%%
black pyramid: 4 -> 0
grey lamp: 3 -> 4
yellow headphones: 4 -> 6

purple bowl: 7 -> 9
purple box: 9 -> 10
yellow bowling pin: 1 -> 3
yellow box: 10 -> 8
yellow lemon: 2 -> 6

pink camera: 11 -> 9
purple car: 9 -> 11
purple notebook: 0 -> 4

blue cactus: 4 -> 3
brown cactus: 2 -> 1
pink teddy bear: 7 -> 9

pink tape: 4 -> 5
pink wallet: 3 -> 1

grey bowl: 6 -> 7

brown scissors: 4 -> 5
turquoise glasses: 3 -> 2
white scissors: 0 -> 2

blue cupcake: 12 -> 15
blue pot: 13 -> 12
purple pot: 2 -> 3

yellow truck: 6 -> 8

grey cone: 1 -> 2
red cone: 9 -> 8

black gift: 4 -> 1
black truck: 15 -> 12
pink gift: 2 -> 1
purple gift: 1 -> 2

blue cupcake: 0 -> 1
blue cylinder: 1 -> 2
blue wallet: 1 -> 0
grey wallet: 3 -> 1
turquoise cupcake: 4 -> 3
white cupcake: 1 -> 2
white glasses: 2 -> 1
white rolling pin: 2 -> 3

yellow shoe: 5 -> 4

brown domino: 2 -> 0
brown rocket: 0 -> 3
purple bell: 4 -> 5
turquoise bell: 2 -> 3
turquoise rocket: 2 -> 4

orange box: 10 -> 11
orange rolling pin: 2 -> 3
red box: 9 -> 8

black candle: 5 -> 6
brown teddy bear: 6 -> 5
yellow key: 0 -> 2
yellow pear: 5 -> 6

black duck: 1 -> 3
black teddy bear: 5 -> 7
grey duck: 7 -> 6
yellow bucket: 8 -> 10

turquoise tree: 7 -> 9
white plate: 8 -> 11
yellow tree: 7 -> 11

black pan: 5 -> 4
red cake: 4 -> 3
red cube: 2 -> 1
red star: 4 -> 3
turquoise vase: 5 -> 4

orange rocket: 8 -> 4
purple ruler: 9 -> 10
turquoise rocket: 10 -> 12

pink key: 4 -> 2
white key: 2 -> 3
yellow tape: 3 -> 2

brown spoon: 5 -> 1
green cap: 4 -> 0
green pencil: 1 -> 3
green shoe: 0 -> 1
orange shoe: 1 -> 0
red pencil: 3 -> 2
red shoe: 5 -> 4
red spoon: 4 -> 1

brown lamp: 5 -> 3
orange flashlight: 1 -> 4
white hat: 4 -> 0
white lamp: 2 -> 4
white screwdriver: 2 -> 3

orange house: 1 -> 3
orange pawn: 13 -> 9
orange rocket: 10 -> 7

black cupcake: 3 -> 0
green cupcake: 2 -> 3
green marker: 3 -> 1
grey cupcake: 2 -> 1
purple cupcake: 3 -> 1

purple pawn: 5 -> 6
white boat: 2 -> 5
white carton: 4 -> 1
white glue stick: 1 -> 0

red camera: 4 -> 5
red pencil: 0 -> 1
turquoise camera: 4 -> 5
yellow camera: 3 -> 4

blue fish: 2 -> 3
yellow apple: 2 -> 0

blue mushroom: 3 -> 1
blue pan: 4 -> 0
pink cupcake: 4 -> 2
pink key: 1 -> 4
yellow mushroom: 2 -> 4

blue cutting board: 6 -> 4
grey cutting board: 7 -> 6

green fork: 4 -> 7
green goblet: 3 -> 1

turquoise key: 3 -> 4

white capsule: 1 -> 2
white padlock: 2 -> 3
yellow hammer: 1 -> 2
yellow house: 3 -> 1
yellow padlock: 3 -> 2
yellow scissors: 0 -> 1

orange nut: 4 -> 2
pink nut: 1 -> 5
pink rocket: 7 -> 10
%%
### TASK DIRECTIONS
All records above need to be set down again exactly as written.

### ANSWER TO THIS EXERCISE
black pyramid: 4 -> 0
grey lamp: 3 -> 4
yellow headphones: 4 -> 6

purple bowl: 7 -> 9
purple box: 9 -> 10
yellow bowling pin: 1 -> 3
yellow box: 10 -> 8
yellow lemon: 2 -> 6

pink camera: 11 -> 9
purple car: 9 -> 11
purple notebook: 0 -> 4

blue cactus: 4 -> 3
brown cactus: 2 -> 1
pink teddy bear: 7 -> 9

pink tape: 4 -> 5
pink wallet: 3 -> 1

grey bowl: 6 -> 7

brown scissors: 4 -> 5
turquoise glasses: 3 -> 2
white scissors: 0 -> 2

blue cupcake: 12 -> 15
blue pot: 13 -> 12
purple pot: 2 -> 3

yellow truck: 6 -> 8

grey cone: 1 -> 2
red cone: 9 -> 8

black gift: 4 -> 1
black truck: 15 -> 12
pink gift: 2 -> 1
purple gift: 1 -> 2

blue cupcake: 0 -> 1
blue cylinder: 1 -> 2
blue wallet: 1 -> 0
grey wallet: 3 -> 1
turquoise cupcake: 4 -> 3
white cupcake: 1 -> 2
white glasses: 2 -> 1
white rolling pin: 2 -> 3

yellow shoe: 5 -> 4

brown domino: 2 -> 0
brown rocket: 0 -> 3
purple bell: 4 -> 5
turquoise bell: 2 -> 3
turquoise rocket: 2 -> 4

orange box: 10 -> 11
orange rolling pin: 2 -> 3
red box: 9 -> 8

black candle: 5 -> 6
brown teddy bear: 6 -> 5
yellow key: 0 -> 2
yellow pear: 5 -> 6

black duck: 1 -> 3
black teddy bear: 5 -> 7
grey duck: 7 -> 6
yellow bucket: 8 -> 10

turquoise tree: 7 -> 9
white plate: 8 -> 11
yellow tree: 7 -> 11

black pan: 5 -> 4
red cake: 4 -> 3
red cube: 2 -> 1
red star: 4 -> 3
turquoise vase: 5 -> 4

orange rocket: 8 -> 4
purple ruler: 9 -> 10
turquoise rocket: 10 -> 12

pink key: 4 -> 2
white key: 2 -> 3
yellow tape: 3 -> 2

brown spoon: 5 -> 1
green cap: 4 -> 0
green pencil: 1 -> 3
green shoe: 0 -> 1
orange shoe: 1 -> 0
red pencil: 3 -> 2
red shoe: 5 -> 4
red spoon: 4 -> 1

brown lamp: 5 -> 3
orange flashlight: 1 -> 4
white hat: 4 -> 0
white lamp: 2 -> 4
white screwdriver: 2 -> 3

orange house: 1 -> 3
orange pawn: 13 -> 9
orange rocket: 10 -> 7

black cupcake: 3 -> 0
green cupcake: 2 -> 3
green marker: 3 -> 1
grey cupcake: 2 -> 1
purple cupcake: 3 -> 1

purple pawn: 5 -> 6
white boat: 2 -> 5
white carton: 4 -> 1
white glue stick: 1 -> 0

red camera: 4 -> 5
red pencil: 0 -> 1
turquoise camera: 4 -> 5
yellow camera: 3 -> 4

blue fish: 2 -> 3
yellow apple: 2 -> 0

blue mushroom: 3 -> 1
blue pan: 4 -> 0
pink cupcake: 4 -> 2
pink key: 1 -> 4
yellow mushroom: 2 -> 4

blue cutting board: 6 -> 4
grey cutting board: 7 -> 6

green fork: 4 -> 7
green goblet: 3 -> 1

turquoise key: 3 -> 4

white capsule: 1 -> 2
white padlock: 2 -> 3
yellow hammer: 1 -> 2
yellow house: 3 -> 1
yellow padlock: 3 -> 2
yellow scissors: 0 -> 1

orange nut: 4 -> 2
pink nut: 1 -> 5
pink rocket: 7 -> 10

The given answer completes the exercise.